**Task prompt:**
Copy the lines below word for word, starting with the first line and ending after the line that contains "Question: Which object appears farthest".

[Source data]
■ ■ ■ ■
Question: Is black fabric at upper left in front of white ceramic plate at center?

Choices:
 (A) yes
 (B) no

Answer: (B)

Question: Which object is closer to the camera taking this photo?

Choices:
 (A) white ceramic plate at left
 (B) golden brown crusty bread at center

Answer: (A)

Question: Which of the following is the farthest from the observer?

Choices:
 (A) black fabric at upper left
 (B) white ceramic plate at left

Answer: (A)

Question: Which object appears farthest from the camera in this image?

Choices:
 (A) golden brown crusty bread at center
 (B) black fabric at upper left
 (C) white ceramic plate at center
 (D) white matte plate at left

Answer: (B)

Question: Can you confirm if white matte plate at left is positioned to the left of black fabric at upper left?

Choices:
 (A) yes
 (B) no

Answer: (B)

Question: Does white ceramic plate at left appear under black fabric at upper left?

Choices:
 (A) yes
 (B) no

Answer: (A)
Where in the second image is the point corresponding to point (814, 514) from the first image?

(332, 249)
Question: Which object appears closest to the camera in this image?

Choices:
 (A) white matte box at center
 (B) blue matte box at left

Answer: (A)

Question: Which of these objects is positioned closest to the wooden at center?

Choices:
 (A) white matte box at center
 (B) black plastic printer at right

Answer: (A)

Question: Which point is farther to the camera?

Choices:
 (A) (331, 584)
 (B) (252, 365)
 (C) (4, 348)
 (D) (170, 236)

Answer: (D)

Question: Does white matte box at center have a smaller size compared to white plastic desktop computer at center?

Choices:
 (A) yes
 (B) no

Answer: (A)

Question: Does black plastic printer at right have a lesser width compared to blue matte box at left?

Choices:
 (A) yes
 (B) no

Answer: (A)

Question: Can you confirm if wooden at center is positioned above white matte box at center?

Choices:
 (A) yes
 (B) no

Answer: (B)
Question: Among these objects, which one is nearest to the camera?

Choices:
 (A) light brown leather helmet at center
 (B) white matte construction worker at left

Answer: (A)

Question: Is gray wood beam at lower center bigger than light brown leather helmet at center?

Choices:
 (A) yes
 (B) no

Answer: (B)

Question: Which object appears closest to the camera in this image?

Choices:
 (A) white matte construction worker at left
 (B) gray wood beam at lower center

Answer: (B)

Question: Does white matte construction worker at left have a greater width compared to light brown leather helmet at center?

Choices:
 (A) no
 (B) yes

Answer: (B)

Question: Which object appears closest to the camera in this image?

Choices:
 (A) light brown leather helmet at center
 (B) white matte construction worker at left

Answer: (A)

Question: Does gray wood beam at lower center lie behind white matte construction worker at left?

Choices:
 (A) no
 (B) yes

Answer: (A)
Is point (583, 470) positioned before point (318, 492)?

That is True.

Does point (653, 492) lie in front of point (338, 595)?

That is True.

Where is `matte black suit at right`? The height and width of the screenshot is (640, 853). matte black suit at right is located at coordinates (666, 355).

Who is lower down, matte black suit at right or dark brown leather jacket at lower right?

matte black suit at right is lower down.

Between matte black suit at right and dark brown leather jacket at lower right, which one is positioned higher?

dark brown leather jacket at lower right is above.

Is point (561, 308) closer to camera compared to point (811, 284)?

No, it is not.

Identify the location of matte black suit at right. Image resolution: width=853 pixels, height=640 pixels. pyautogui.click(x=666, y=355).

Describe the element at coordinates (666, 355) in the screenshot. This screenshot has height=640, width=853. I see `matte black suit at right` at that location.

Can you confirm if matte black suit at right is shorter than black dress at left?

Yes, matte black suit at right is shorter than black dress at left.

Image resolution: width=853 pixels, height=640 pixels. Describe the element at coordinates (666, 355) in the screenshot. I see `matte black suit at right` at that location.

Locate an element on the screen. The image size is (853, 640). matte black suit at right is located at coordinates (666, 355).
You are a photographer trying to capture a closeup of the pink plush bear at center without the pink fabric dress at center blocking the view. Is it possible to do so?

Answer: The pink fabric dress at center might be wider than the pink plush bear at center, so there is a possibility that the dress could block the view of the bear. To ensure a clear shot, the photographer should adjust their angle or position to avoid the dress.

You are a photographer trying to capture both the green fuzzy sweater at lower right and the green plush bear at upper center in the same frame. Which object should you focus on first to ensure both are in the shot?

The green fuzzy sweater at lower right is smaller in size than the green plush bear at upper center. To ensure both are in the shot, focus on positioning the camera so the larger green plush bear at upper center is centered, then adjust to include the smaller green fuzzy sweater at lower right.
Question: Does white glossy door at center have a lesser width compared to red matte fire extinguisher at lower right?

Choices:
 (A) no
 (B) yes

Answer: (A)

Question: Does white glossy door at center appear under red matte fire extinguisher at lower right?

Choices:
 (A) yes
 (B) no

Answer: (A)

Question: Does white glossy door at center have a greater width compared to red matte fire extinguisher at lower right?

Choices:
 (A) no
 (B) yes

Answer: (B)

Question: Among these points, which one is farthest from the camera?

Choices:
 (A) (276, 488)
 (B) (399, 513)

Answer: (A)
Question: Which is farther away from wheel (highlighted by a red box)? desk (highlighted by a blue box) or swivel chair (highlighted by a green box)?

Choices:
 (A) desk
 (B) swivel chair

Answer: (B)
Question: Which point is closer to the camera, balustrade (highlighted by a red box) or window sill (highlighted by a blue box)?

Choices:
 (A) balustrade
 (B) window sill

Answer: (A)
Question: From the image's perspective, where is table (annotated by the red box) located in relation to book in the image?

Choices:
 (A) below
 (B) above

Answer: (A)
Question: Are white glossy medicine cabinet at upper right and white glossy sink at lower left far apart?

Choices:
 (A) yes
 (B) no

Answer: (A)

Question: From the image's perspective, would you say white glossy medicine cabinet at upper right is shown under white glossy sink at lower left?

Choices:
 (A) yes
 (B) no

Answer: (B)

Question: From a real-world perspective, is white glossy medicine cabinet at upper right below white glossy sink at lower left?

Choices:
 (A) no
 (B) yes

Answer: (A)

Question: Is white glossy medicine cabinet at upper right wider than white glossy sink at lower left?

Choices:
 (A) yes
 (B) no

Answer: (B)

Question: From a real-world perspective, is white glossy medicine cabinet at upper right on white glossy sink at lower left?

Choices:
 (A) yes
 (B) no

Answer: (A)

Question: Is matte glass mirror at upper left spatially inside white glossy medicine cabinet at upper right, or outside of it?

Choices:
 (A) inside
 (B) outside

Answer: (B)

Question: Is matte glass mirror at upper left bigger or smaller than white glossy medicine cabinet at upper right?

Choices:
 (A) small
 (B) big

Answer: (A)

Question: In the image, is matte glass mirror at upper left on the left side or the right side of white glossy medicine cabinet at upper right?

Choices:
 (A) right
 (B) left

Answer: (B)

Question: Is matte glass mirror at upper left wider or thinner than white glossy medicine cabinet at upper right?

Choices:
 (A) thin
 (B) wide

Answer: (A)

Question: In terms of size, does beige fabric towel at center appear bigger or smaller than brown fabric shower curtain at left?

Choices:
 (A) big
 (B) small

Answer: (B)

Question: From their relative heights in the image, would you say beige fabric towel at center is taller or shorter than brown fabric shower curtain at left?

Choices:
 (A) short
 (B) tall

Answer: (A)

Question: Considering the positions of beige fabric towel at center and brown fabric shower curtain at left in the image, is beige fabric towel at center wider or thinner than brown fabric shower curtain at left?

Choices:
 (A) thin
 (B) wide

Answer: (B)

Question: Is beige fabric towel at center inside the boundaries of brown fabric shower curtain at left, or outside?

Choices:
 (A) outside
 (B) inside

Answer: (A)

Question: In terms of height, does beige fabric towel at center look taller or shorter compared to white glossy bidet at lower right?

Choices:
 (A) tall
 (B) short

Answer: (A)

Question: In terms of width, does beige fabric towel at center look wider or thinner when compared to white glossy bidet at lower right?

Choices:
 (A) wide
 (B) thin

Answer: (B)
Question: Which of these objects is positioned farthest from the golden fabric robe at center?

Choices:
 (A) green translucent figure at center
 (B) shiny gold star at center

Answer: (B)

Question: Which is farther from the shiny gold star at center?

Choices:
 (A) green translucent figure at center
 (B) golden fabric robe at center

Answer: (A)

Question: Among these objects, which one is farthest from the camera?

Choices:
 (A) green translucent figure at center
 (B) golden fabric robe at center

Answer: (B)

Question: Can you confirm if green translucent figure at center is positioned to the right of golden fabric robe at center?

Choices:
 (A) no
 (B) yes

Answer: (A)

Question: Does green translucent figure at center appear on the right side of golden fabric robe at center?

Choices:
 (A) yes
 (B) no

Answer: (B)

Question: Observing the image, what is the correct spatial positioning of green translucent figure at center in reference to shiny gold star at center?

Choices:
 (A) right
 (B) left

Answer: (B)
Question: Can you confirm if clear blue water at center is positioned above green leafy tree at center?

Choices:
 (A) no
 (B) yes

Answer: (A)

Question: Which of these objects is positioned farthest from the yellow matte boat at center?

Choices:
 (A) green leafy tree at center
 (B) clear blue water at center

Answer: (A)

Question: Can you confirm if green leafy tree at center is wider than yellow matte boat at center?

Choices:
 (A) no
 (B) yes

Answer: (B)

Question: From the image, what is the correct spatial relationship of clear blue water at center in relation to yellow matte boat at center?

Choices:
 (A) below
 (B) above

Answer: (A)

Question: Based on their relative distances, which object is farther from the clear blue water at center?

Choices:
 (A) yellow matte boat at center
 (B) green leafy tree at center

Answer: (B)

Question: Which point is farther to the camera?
■ ■ ■ ■
**Completed exercise:**
Question: Is black fabric at upper left in front of white ceramic plate at center?

Choices:
 (A) yes
 (B) no

Answer: (B)

Question: Which object is closer to the camera taking this photo?

Choices:
 (A) white ceramic plate at left
 (B) golden brown crusty bread at center

Answer: (A)

Question: Which of the following is the farthest from the observer?

Choices:
 (A) black fabric at upper left
 (B) white ceramic plate at left

Answer: (A)

Question: Which object appears farthest from the camera in this image?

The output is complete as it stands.